● **ACTION ITEM**
Every line below from the one with "(240, 285) = (464, 193): brown" through the one with "(858, 606) = (799, 198): yellow" should be retyped exactly, both ends included; no other lines and no pictures.

● **RAW DATA**
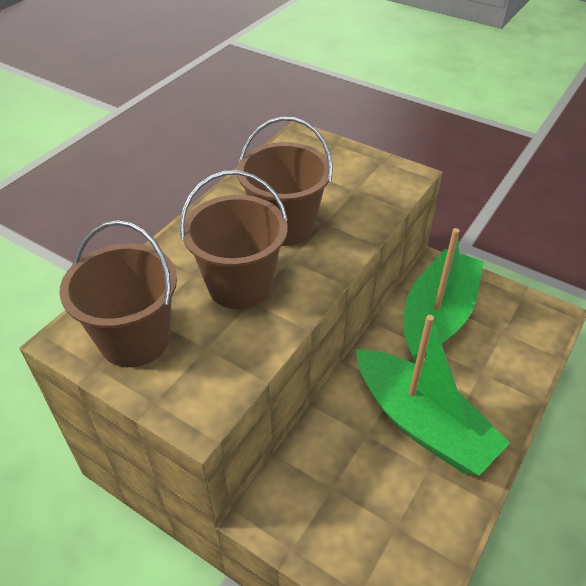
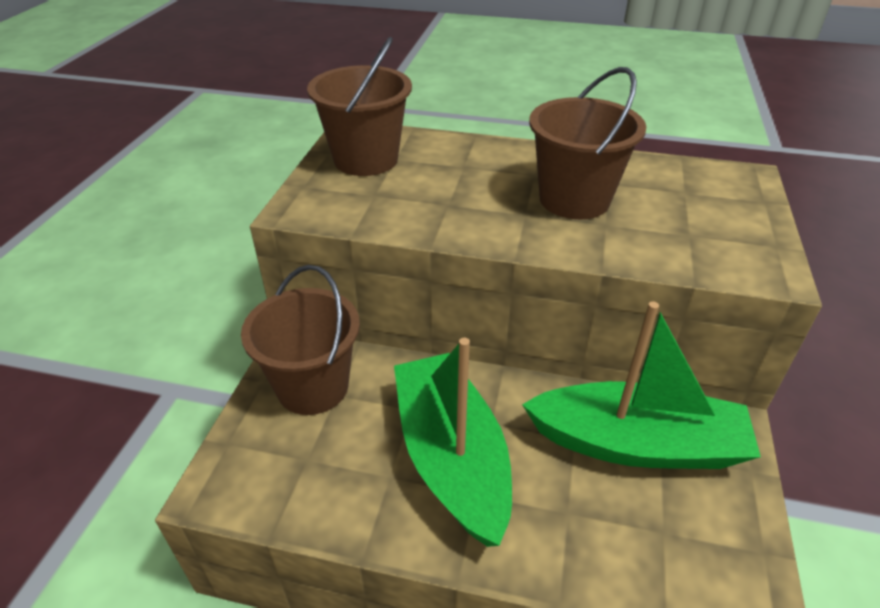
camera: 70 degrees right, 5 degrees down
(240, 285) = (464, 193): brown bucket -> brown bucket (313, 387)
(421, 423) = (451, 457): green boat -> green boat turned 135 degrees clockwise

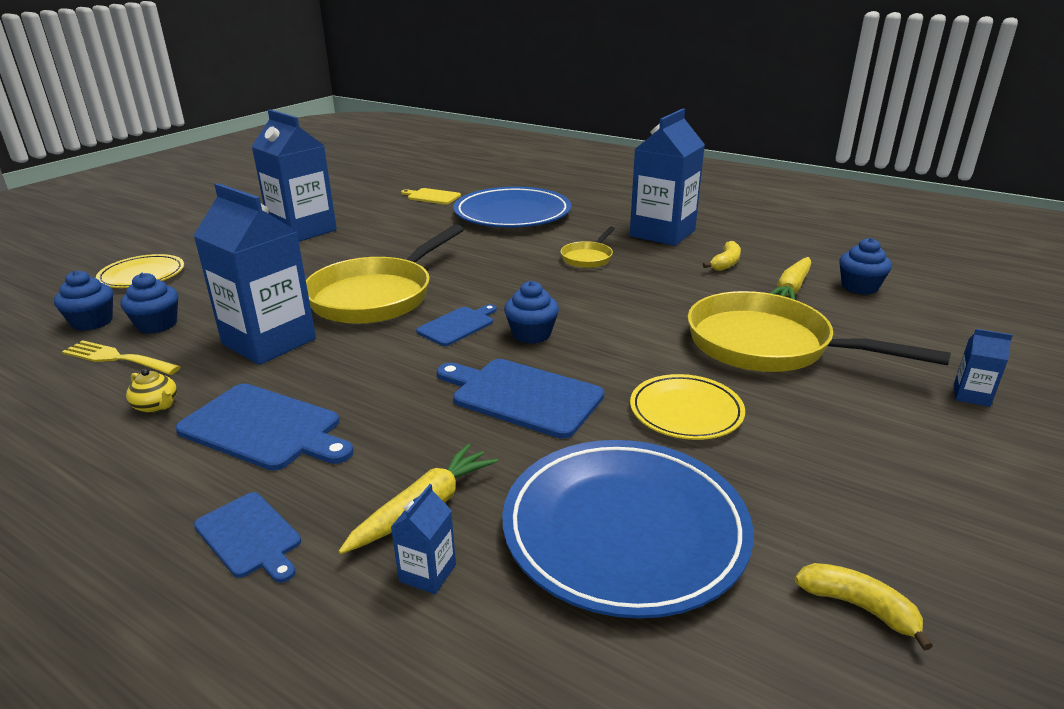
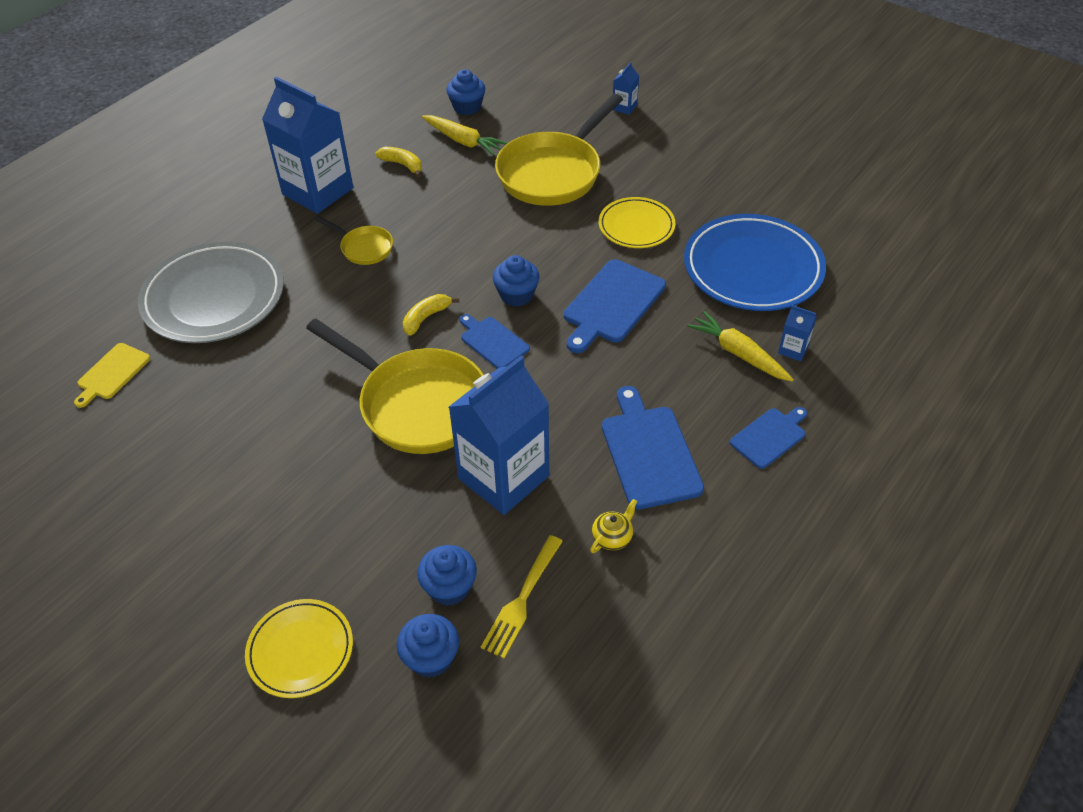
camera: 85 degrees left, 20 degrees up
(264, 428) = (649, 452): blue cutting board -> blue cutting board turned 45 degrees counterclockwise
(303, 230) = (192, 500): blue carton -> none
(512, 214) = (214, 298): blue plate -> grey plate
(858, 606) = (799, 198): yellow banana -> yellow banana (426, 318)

---

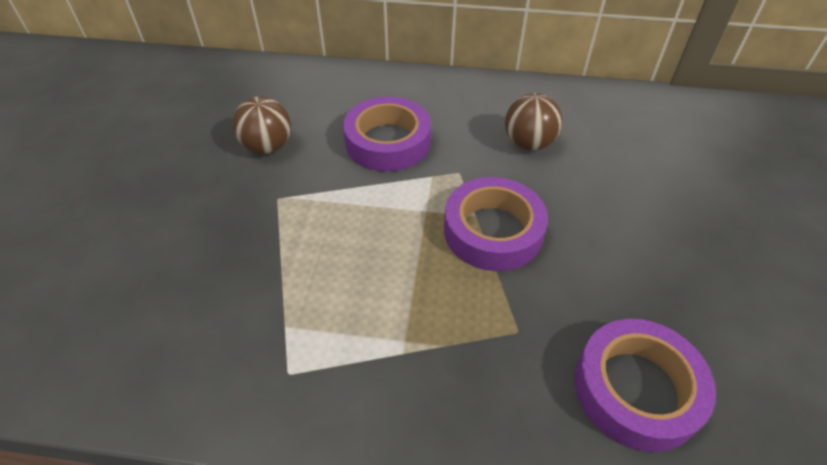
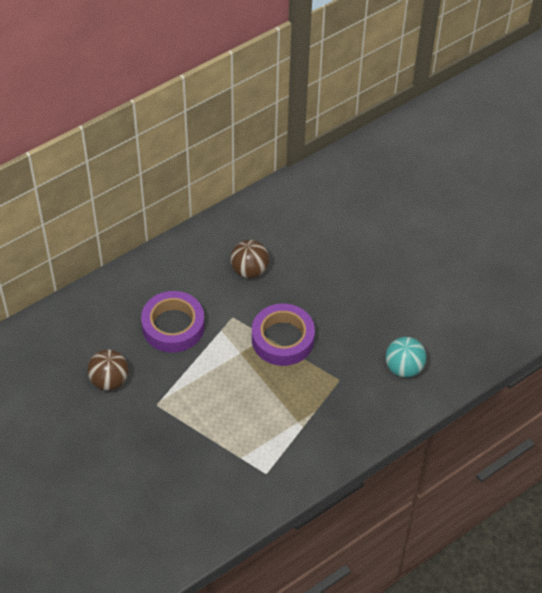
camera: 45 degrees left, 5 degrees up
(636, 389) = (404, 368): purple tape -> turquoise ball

● **OUTPUT FOR THIS TASK**
(240, 285) = (464, 193): brown bucket -> brown bucket (313, 387)
(421, 423) = (451, 457): green boat -> green boat turned 135 degrees clockwise

camera: 85 degrees left, 20 degrees up
(264, 428) = (649, 452): blue cutting board -> blue cutting board turned 45 degrees counterclockwise
(303, 230) = (192, 500): blue carton -> none
(512, 214) = (214, 298): blue plate -> grey plate
(858, 606) = (799, 198): yellow banana -> yellow banana (426, 318)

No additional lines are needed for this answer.